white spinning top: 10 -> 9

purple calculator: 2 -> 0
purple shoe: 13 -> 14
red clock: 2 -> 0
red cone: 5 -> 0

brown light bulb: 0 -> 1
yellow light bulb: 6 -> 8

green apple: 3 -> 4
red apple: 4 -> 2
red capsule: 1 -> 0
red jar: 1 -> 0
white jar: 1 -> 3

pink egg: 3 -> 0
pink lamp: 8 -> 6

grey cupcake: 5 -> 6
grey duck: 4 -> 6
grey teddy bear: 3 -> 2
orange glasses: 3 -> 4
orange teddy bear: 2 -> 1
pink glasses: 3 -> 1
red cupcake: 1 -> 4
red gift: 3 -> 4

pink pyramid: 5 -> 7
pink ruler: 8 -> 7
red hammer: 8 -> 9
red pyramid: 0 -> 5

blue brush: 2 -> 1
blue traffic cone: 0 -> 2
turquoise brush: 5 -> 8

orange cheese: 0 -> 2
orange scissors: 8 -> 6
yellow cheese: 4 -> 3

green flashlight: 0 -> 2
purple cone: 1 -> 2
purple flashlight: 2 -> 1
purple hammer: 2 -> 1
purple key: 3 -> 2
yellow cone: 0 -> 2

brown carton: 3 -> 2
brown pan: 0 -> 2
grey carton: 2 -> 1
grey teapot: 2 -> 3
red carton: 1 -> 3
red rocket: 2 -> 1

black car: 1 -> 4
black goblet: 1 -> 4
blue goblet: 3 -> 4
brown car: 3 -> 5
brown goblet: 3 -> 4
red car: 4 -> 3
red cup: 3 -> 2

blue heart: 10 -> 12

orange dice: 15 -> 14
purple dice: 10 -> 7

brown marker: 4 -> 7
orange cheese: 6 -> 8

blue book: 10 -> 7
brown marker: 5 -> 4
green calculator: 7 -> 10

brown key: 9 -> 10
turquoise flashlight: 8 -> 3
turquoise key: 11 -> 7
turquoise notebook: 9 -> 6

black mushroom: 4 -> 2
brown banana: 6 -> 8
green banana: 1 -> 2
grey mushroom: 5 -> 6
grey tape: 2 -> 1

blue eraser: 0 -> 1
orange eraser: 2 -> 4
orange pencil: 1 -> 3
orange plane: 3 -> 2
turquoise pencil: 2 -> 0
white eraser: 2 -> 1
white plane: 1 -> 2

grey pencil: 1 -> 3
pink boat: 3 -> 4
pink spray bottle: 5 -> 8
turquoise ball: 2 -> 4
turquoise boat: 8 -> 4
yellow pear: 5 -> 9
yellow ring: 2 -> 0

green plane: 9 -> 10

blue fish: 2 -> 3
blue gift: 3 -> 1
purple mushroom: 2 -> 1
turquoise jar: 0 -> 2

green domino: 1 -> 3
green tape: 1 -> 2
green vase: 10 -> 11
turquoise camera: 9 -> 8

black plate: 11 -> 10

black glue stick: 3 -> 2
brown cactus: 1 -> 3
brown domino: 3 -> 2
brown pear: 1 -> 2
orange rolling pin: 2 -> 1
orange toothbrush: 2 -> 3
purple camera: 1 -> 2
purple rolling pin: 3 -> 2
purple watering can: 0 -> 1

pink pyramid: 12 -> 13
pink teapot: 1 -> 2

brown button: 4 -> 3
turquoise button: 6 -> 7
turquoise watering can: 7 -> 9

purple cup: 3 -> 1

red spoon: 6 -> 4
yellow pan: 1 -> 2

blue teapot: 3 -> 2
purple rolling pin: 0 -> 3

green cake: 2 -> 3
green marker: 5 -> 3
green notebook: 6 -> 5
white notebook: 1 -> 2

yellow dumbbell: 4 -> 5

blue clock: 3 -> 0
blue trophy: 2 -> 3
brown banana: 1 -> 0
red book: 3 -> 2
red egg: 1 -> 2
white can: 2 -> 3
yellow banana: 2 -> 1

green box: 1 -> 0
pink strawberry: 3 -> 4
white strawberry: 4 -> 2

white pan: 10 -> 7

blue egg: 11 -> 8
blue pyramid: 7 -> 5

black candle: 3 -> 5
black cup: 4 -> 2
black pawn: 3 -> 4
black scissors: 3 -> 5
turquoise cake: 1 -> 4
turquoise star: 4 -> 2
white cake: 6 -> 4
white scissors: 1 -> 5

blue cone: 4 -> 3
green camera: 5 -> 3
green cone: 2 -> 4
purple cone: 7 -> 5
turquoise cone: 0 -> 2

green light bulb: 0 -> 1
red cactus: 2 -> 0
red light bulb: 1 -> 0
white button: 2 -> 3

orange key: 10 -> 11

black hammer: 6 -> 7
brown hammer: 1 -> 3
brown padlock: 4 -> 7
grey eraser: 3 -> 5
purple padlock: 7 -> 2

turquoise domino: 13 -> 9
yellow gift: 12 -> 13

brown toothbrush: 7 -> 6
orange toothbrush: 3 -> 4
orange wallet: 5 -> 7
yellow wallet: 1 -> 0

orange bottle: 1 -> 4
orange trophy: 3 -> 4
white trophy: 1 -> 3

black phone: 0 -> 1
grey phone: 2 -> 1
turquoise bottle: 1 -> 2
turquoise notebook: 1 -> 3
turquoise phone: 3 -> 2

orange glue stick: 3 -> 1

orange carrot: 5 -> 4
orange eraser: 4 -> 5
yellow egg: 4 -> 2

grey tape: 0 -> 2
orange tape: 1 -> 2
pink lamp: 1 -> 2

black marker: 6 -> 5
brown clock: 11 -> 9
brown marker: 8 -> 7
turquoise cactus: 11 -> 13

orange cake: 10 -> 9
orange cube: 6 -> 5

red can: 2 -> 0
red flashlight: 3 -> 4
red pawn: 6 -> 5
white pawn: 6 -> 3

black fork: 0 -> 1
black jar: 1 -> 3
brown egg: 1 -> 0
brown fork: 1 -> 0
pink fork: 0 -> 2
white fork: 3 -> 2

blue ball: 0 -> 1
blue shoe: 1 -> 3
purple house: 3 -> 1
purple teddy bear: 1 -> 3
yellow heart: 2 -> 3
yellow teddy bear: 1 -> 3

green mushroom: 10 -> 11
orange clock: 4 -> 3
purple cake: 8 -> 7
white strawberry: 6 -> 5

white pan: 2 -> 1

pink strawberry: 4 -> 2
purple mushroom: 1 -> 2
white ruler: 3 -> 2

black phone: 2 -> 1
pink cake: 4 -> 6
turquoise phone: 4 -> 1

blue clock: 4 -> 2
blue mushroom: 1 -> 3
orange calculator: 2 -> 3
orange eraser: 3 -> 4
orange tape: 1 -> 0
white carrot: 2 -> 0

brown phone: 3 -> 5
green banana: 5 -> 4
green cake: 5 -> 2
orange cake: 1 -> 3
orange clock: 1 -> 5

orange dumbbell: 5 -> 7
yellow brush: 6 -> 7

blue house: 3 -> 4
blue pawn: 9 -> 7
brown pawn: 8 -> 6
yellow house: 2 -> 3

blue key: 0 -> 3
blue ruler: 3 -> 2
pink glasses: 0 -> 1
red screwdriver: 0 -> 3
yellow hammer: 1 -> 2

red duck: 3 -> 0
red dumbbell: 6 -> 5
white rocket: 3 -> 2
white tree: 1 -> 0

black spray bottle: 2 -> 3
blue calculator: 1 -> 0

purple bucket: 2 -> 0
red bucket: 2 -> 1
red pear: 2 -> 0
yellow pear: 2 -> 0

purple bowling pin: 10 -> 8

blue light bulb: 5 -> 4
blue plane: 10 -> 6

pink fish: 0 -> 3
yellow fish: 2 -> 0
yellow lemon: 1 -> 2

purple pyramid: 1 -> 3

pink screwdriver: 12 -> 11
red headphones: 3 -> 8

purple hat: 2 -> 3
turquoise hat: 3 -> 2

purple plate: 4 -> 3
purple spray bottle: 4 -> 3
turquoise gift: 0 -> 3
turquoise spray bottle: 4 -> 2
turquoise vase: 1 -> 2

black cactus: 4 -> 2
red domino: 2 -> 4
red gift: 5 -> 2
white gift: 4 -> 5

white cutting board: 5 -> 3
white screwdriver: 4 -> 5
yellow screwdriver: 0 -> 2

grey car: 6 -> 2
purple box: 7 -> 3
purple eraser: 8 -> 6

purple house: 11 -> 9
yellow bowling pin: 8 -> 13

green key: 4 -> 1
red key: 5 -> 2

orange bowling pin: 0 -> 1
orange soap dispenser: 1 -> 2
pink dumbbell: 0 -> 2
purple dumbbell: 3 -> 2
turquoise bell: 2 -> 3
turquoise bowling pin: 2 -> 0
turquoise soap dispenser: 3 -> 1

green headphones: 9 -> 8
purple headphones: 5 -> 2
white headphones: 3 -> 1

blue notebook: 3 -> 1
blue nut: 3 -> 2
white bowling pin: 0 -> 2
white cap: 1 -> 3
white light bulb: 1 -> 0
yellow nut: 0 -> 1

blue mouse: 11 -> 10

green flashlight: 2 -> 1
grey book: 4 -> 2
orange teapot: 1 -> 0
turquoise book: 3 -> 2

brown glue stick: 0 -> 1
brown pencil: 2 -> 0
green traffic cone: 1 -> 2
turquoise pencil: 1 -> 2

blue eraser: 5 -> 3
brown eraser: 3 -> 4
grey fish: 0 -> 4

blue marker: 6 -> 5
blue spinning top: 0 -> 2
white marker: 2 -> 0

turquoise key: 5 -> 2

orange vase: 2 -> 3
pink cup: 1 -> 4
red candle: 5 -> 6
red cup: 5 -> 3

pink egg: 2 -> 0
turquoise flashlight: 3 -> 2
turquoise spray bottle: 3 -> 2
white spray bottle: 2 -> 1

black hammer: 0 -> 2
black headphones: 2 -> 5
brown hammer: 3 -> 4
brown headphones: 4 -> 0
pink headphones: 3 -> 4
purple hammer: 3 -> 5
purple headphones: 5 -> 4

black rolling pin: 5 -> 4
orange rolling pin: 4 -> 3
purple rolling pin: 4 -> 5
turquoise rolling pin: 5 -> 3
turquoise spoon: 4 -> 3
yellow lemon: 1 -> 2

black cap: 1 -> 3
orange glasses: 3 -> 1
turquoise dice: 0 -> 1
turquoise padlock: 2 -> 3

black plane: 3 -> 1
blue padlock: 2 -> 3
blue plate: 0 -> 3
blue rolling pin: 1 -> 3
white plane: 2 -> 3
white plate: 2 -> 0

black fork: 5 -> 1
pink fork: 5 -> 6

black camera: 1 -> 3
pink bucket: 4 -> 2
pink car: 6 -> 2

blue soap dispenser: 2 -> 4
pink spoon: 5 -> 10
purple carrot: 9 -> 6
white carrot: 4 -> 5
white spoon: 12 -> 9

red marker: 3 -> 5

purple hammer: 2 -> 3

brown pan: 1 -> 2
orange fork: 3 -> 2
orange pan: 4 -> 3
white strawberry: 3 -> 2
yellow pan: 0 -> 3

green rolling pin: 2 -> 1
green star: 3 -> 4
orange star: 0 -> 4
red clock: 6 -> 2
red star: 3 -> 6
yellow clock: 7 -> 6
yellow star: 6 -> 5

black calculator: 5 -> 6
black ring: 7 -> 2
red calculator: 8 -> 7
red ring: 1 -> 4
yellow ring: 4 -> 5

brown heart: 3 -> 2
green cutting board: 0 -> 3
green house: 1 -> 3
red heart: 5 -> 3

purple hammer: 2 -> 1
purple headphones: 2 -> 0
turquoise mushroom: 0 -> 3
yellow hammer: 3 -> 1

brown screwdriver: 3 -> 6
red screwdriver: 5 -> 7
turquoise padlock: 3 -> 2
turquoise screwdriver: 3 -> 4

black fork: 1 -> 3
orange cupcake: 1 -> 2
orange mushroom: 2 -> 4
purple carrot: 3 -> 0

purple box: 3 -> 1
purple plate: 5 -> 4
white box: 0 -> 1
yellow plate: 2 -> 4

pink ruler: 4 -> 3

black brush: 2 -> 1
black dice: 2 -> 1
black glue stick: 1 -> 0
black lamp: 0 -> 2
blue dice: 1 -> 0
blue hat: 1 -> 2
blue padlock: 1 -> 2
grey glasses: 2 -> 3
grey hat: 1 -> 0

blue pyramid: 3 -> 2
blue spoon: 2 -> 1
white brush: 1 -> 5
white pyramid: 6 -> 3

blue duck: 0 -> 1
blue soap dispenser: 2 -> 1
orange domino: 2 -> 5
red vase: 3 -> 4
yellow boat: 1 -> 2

+++++

_Exercise goal_. Your output should be the lines from the one with "blue padlock: 1 -> 2" through the end of the records above, copied exactly.

_Solution to the problem_.
blue padlock: 1 -> 2
grey glasses: 2 -> 3
grey hat: 1 -> 0

blue pyramid: 3 -> 2
blue spoon: 2 -> 1
white brush: 1 -> 5
white pyramid: 6 -> 3

blue duck: 0 -> 1
blue soap dispenser: 2 -> 1
orange domino: 2 -> 5
red vase: 3 -> 4
yellow boat: 1 -> 2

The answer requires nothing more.